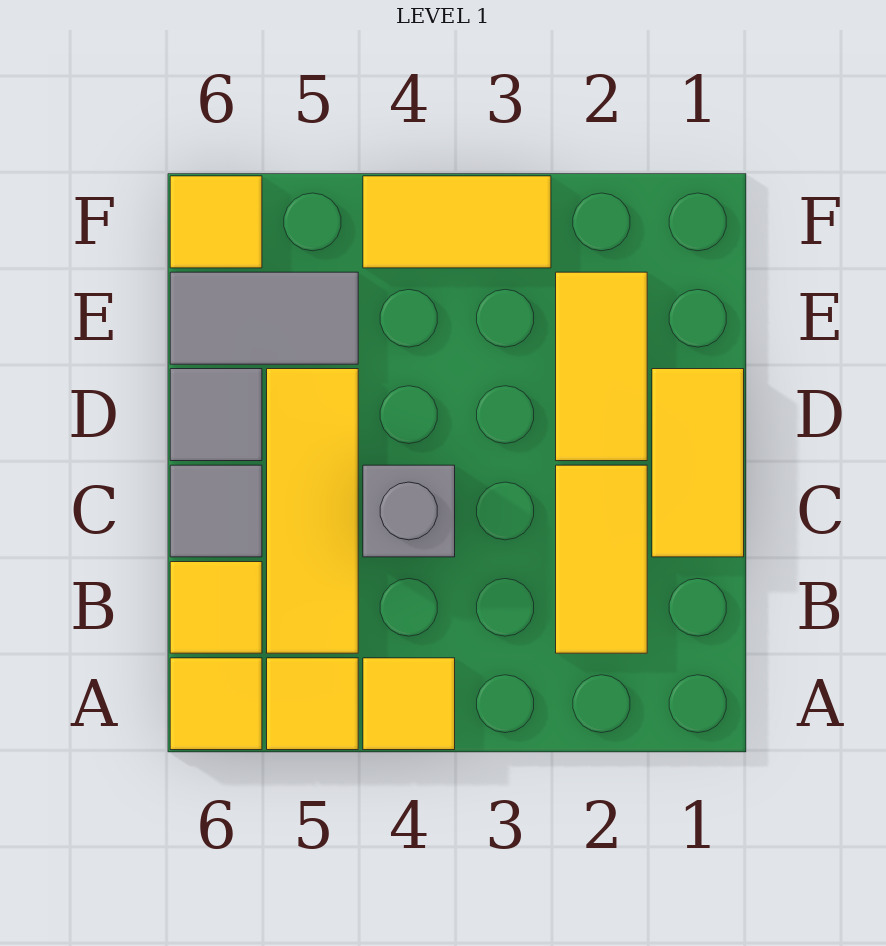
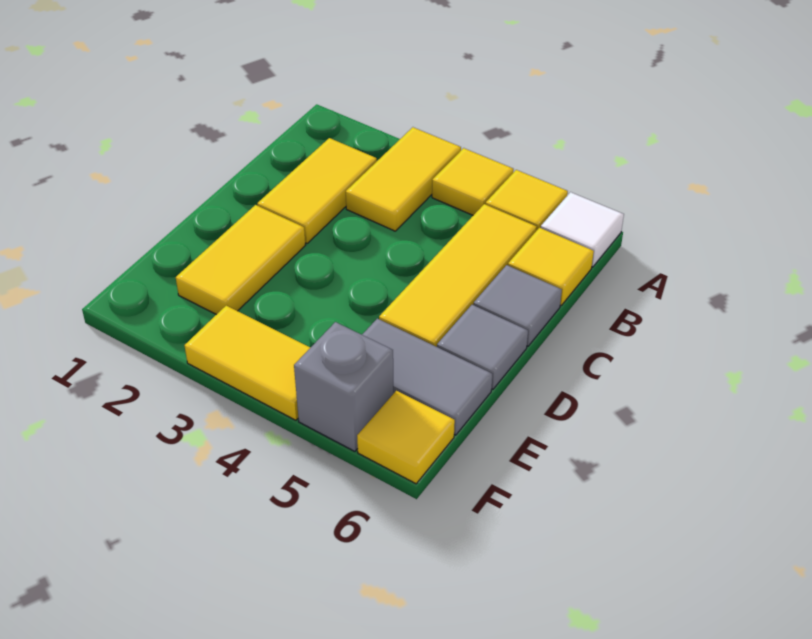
yellow tile A6 level 1 -> white tile A6 level 1
yellow tile C1:D1 level 1 -> yellow tile A3:B3 level 1
grey brick C4 level 1 -> grey brick F5 level 1

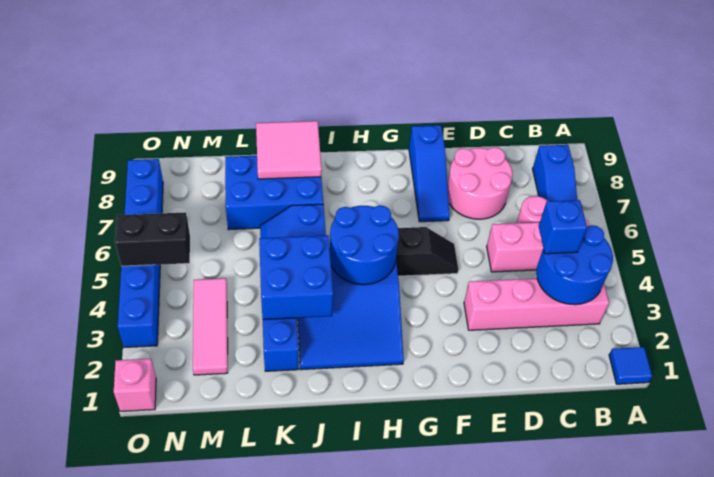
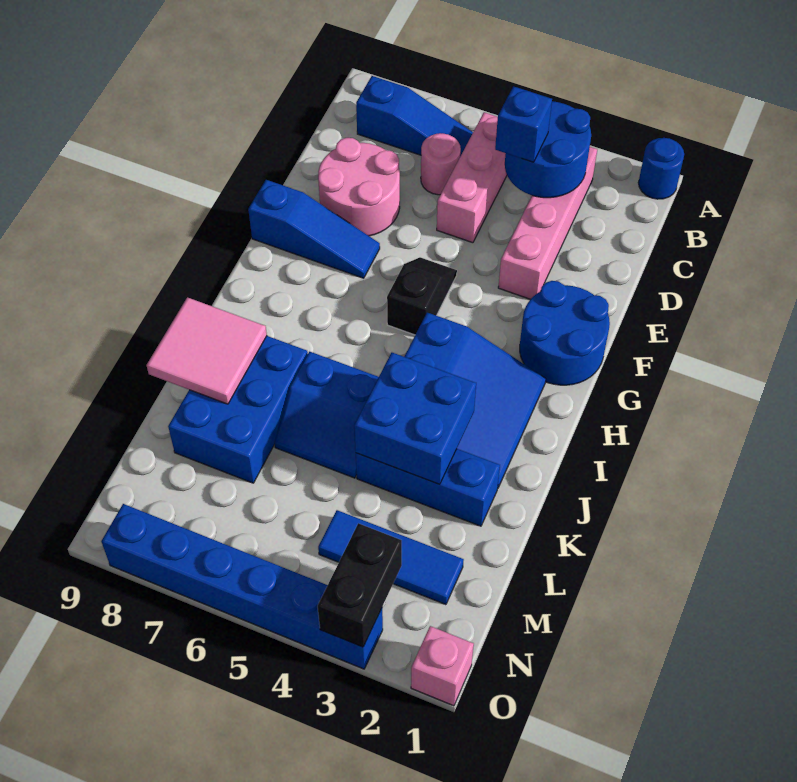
blue tile A1 level 1 -> blue round brick A1 level 1
blue round brick H4:I5 level 2 -> blue round brick F1:G2 level 1
pink tile M2:M4 level 1 -> blue tile M2:M4 level 1
black brick N5:O5 level 2 -> black brick N3:O3 level 2

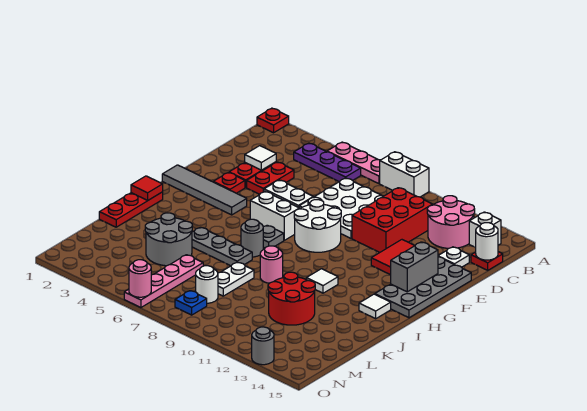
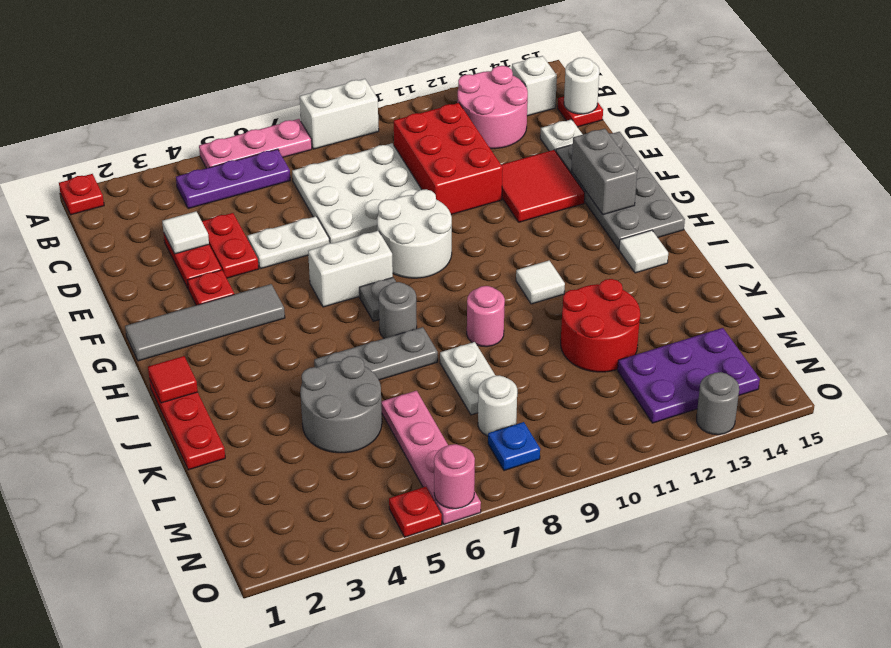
none -> purple plate M12:N14 level 1
none -> red plate O5 level 1

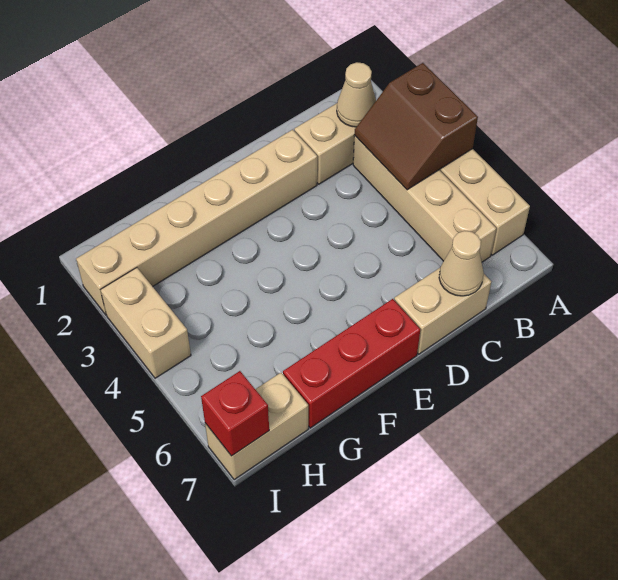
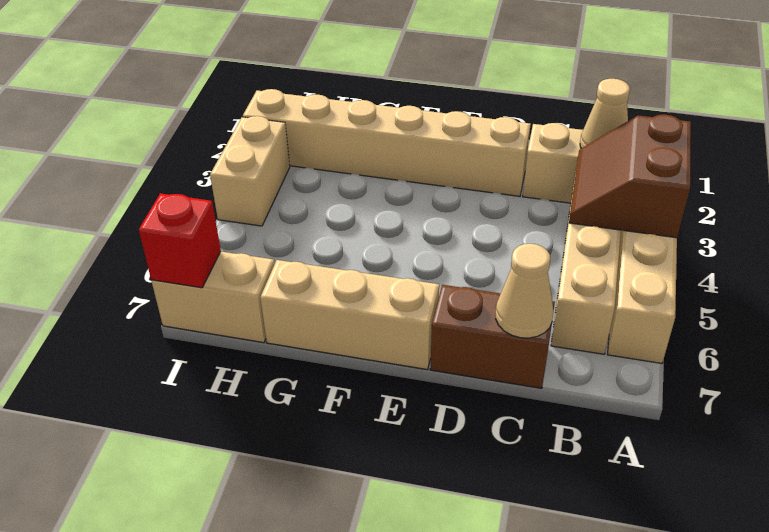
tan brick C7:D7 level 1 -> brown brick C7:D7 level 1
red brick E7:G7 level 1 -> tan brick E7:G7 level 1

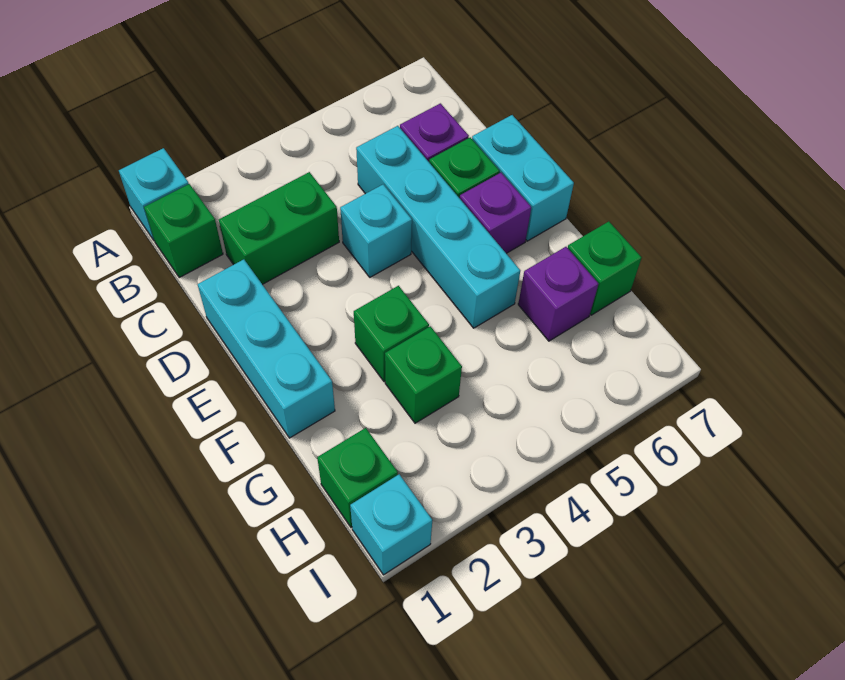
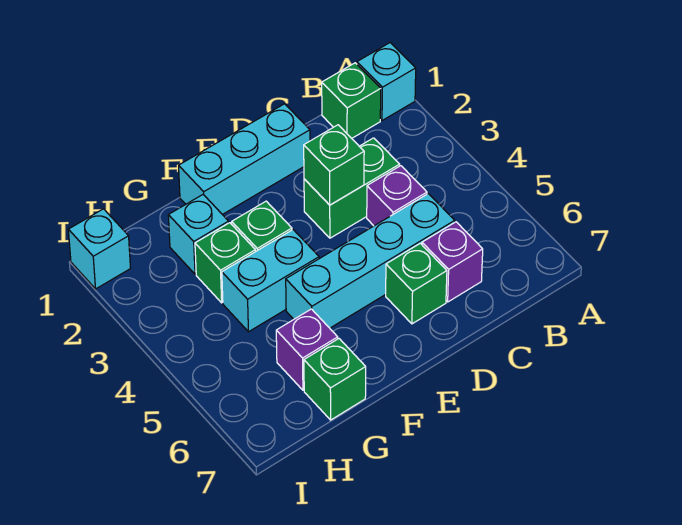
green brick C2:C3 level 1 -> green brick C3:D3 level 1
cyan brick D4 level 1 -> cyan brick G2 level 1
cyan brick D7:E7 level 1 -> cyan brick F4:G4 level 1
purple brick E6 level 1 -> purple brick C4 level 1
green brick H1 level 1 -> green brick D3 level 2

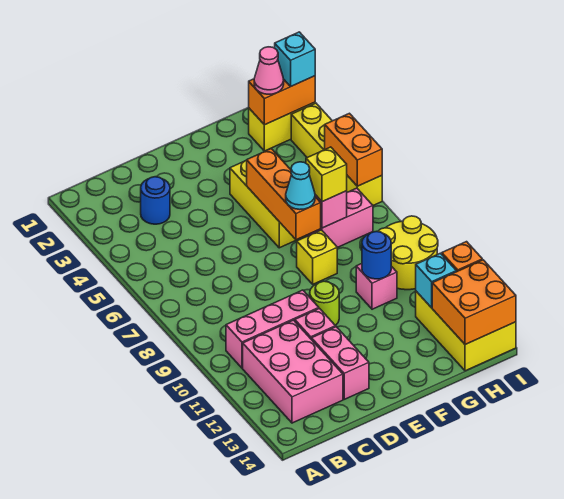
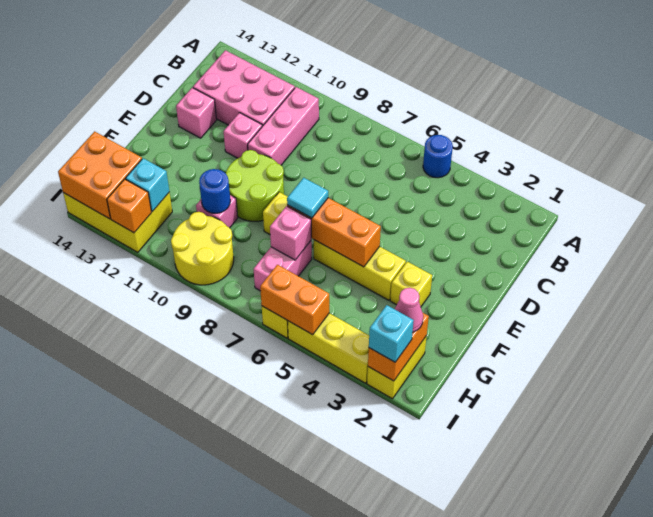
blue round brick C3 level 1 -> blue round brick A5 level 1
pink brick D12:D13 level 1 -> pink brick D13 level 1
lime round brick E10 level 1 -> lime round brick E9:F10 level 1
cyan cone F7 level 3 -> cyan tile F7 level 3
yellow brick G7 level 3 -> yellow brick F3 level 1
• • •
Exercise details:
Every line above in which the word "round" occurs needs to be copied.

Completed exercise:
blue tile A1 level 1 -> blue round brick A1 level 1
blue round brick H4:I5 level 2 -> blue round brick F1:G2 level 1
blue round brick C3 level 1 -> blue round brick A5 level 1
lime round brick E10 level 1 -> lime round brick E9:F10 level 1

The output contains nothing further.